* **WORK ORDER**: Below are the records; give again exactly the line with "(537, 141) = (161, 117): none", the line with "(570, 240) = (226, 155): purple", and each line that lies between them, and nothing besides.

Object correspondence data
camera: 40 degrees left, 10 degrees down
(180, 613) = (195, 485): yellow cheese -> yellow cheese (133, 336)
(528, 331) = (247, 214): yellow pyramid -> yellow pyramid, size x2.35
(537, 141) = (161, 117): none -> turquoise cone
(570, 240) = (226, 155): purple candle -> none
...
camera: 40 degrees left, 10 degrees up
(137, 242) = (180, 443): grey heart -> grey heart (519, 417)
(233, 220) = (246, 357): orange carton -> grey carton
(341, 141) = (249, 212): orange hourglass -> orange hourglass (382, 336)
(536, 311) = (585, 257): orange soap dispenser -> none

* **ANSWER BOX**:
(537, 141) = (161, 117): none -> turquoise cone
(570, 240) = (226, 155): purple candle -> none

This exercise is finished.